MATERIAL PROVIDED:
══════════════════════════════

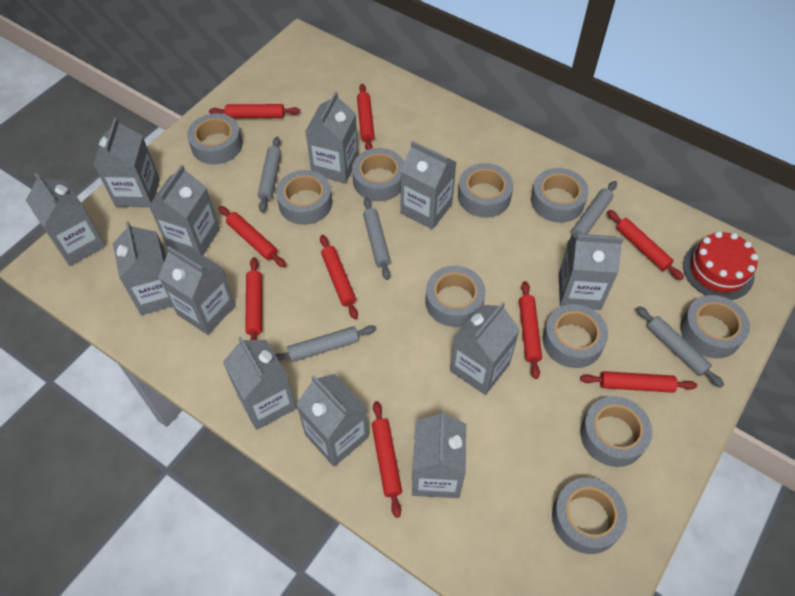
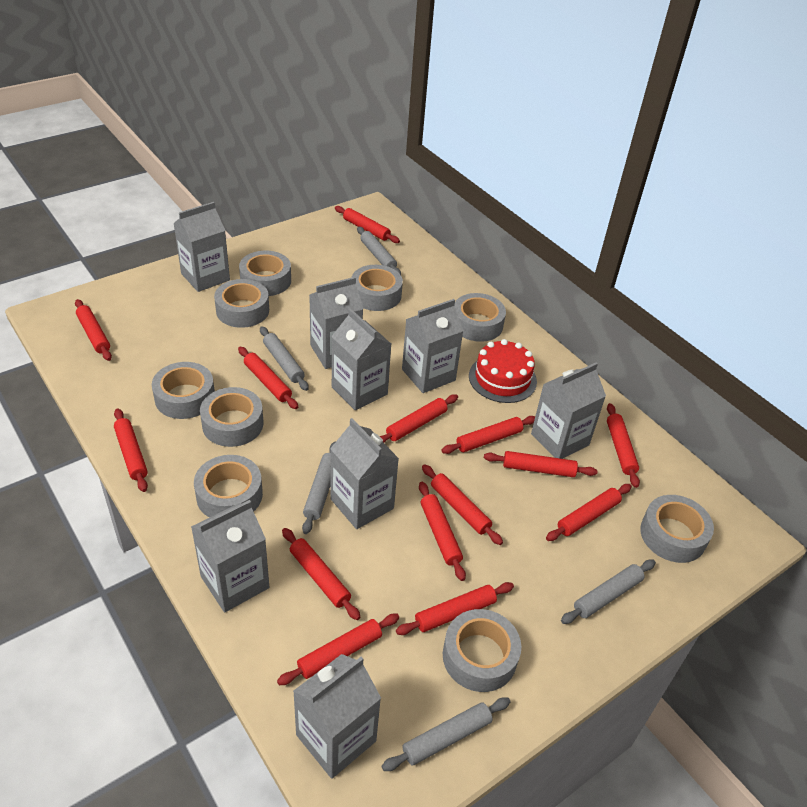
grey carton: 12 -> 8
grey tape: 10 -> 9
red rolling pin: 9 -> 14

══════════════════════════════

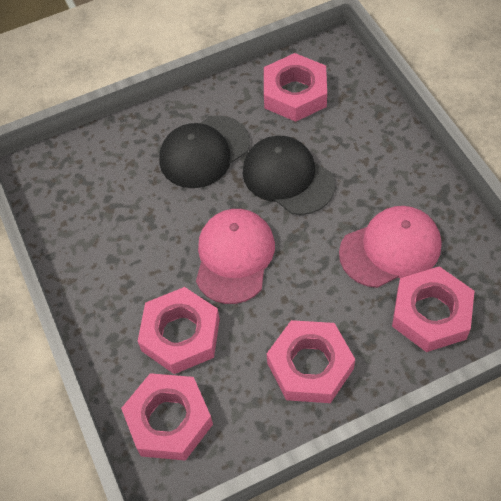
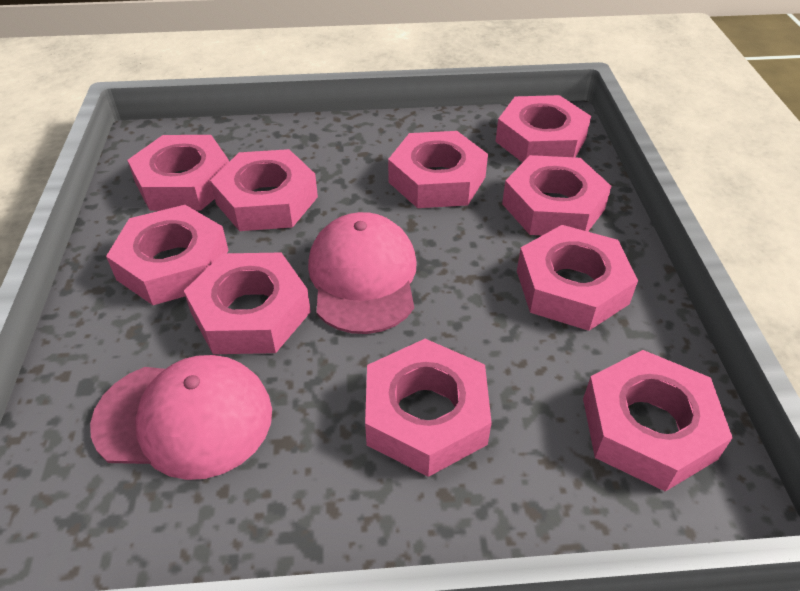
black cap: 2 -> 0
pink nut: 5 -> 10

══════════════════════════════

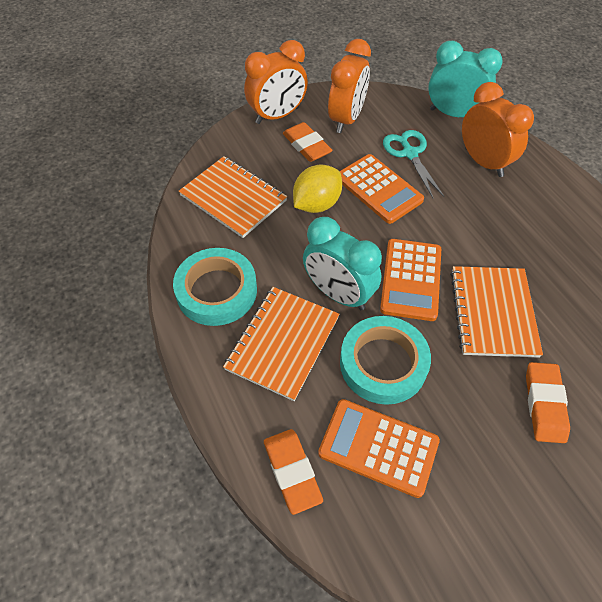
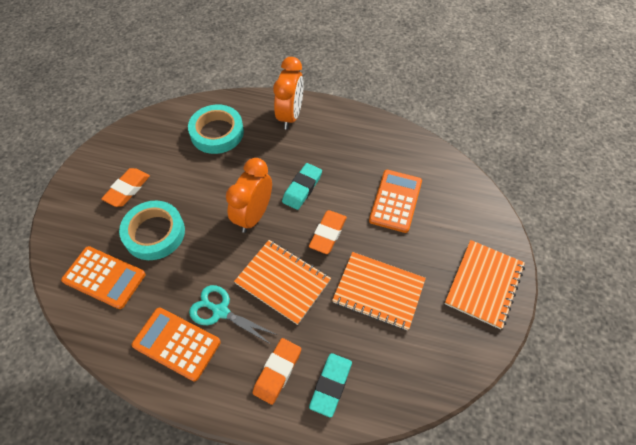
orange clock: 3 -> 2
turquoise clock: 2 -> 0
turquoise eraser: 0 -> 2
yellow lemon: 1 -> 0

══════════════════════════════

WORK TASK: All lines of the entries above where "turquoise" turns up should be reported.

TASK SOLUTION:
turquoise clock: 2 -> 0
turquoise eraser: 0 -> 2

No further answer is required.